DATASET:
------------------------------------------------------------

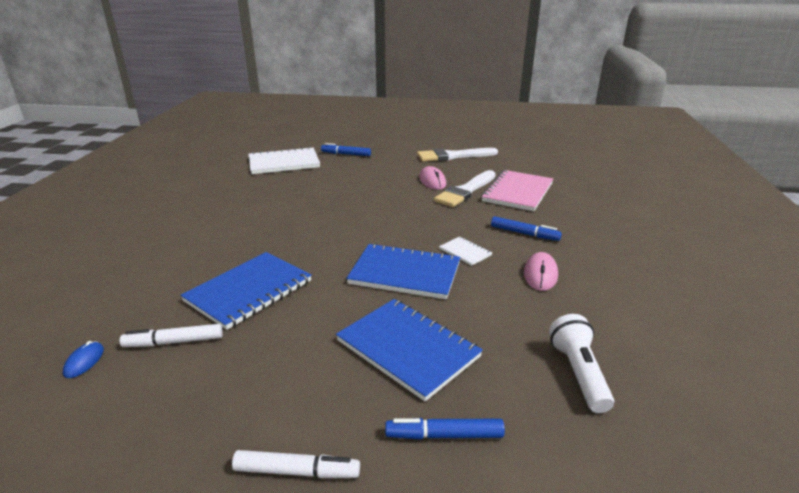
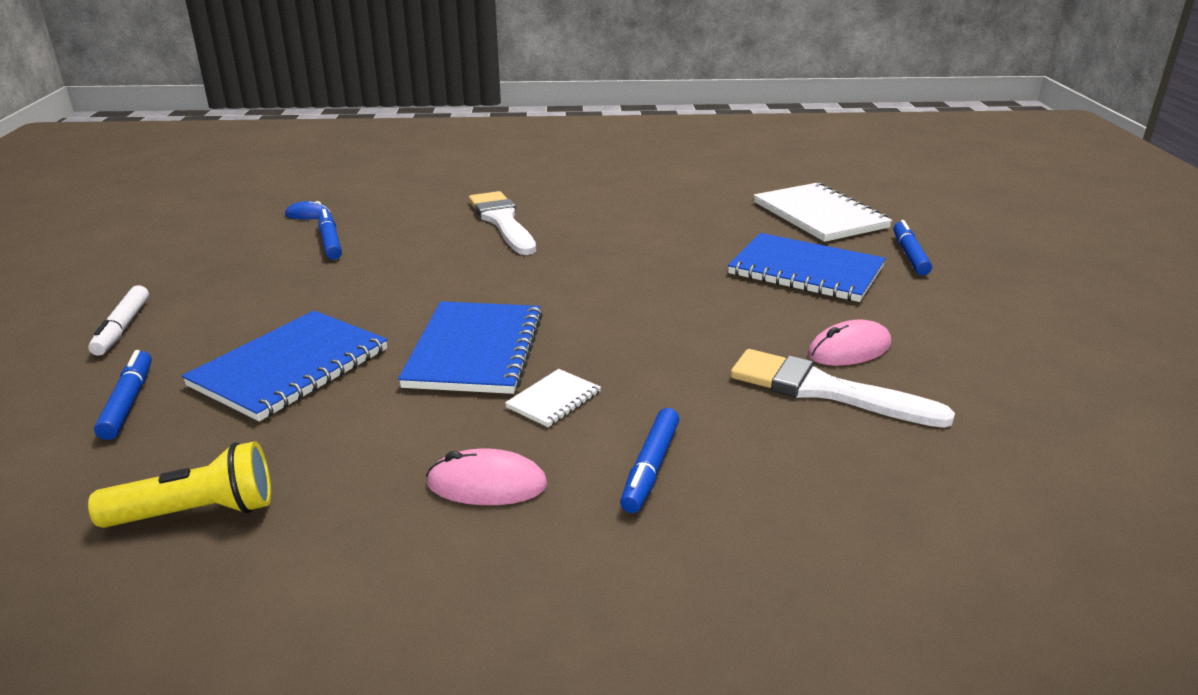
camera: 80 degrees right, 0 degrees up
(174, 342) = (330, 242): white marker -> blue marker
(249, 291) = (424, 257): blue notebook -> blue notebook (806, 271)
(453, 156) = (1023, 365): white brush -> white brush (502, 221)
(518, 192) = (869, 461): pink notebook -> none
(578, 373) = (197, 512): white flashlight -> yellow flashlight

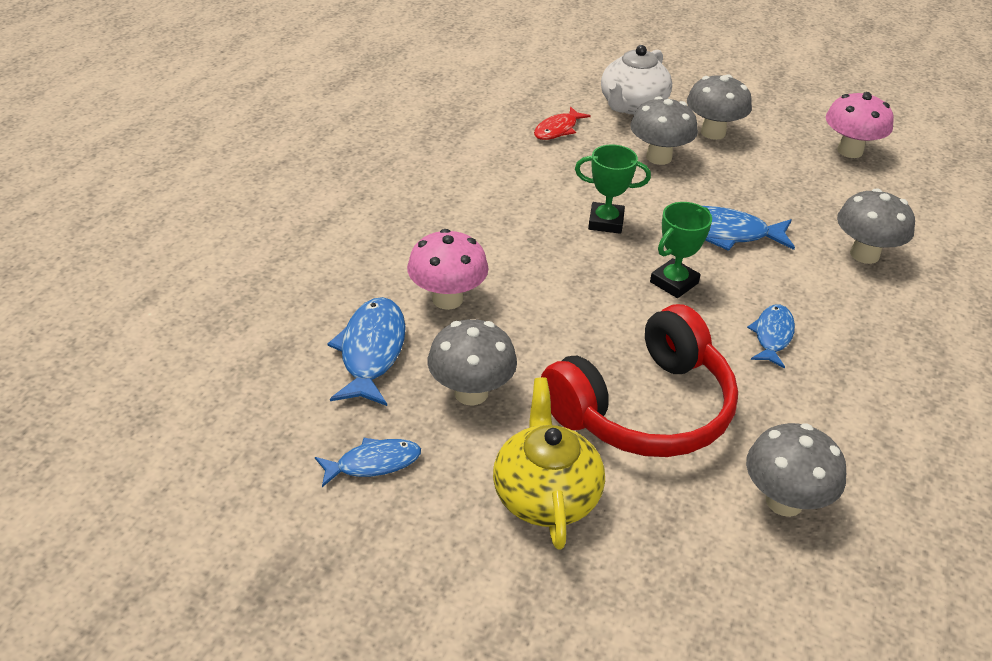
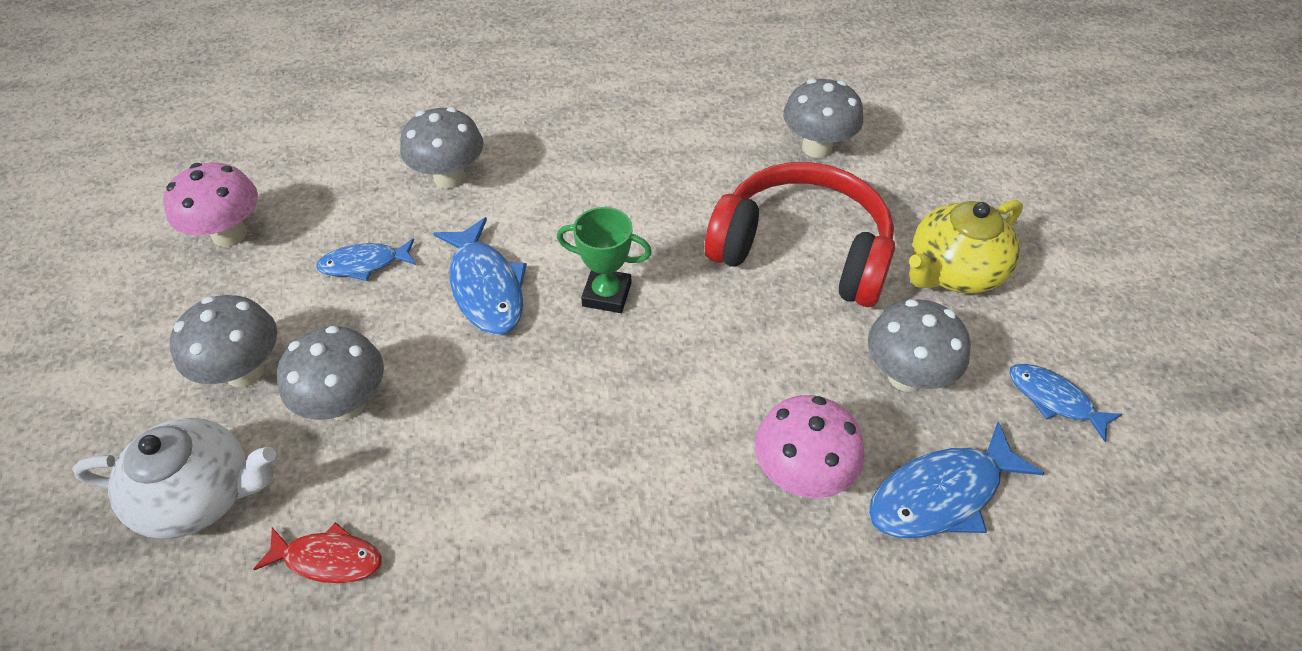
camera: 120 degrees left, 10 degrees up
(606, 222) = (537, 395): green trophy -> none
(772, 336) = (631, 204): blue fish -> blue fish (364, 264)

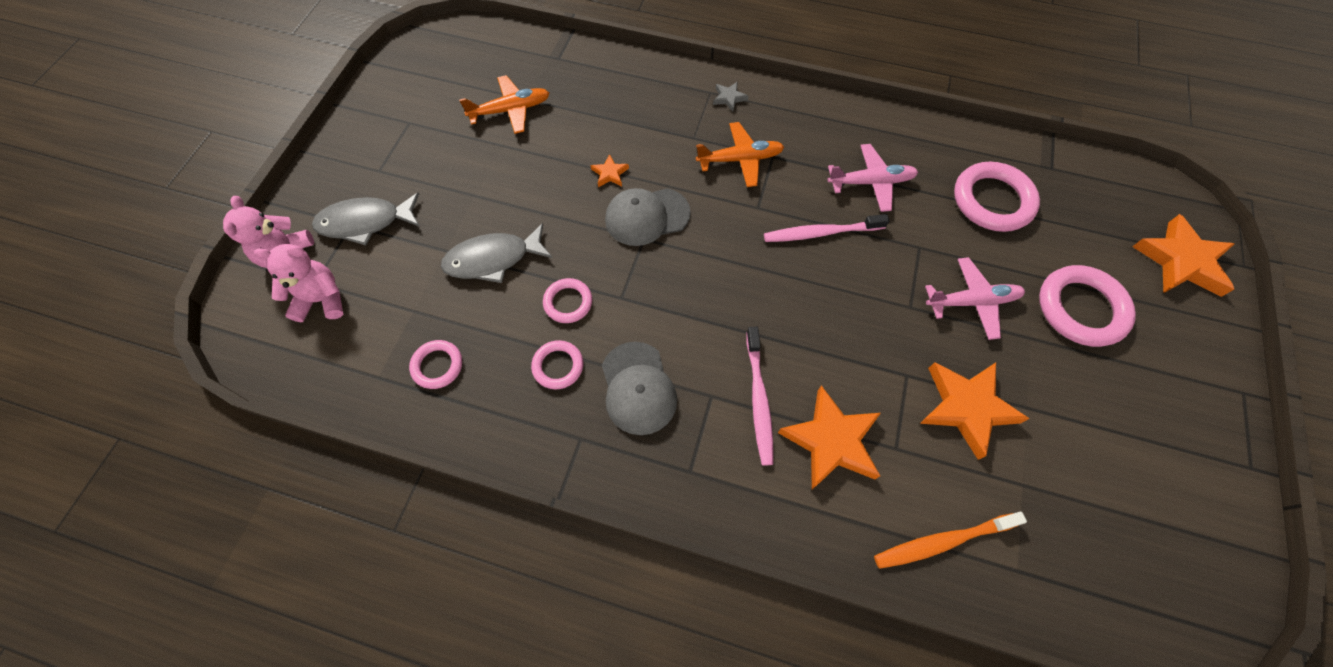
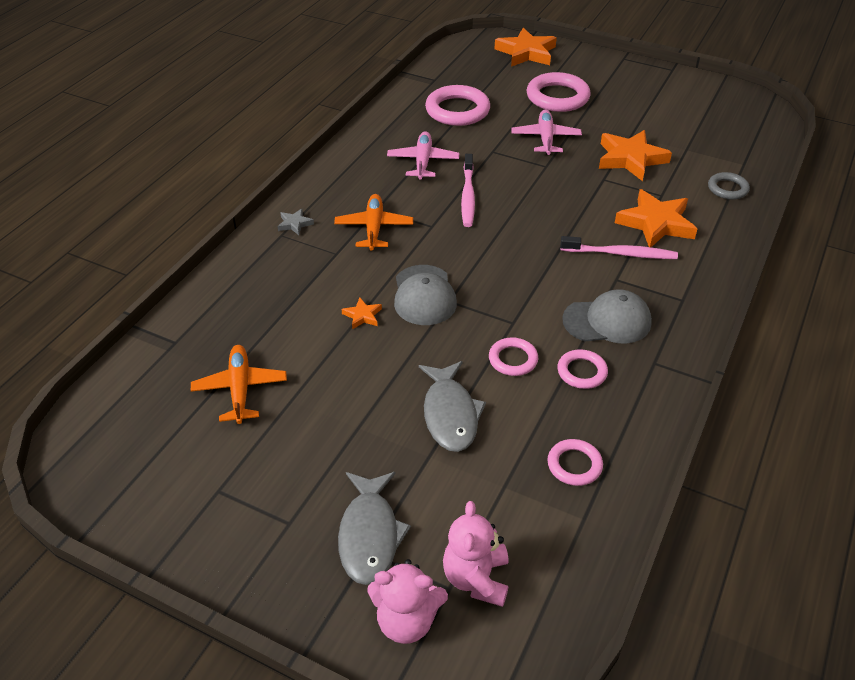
camera: 80 degrees left, 20 degrees down
(943, 541) = (727, 189): orange toothbrush -> grey ring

------------------------------------------------------------

HOW TO COMPLETE THIS TASK:
Please transcribe the lines from the one containing "(578, 373) = (197, 512): white" to the last line of the listing, both included, exactly and with nothing added, leaving every picture out.

RESPONSE:
(578, 373) = (197, 512): white flashlight -> yellow flashlight

camera: 120 degrees left, 10 degrees up
(606, 222) = (537, 395): green trophy -> none
(772, 336) = (631, 204): blue fish -> blue fish (364, 264)

camera: 80 degrees left, 20 degrees down
(943, 541) = (727, 189): orange toothbrush -> grey ring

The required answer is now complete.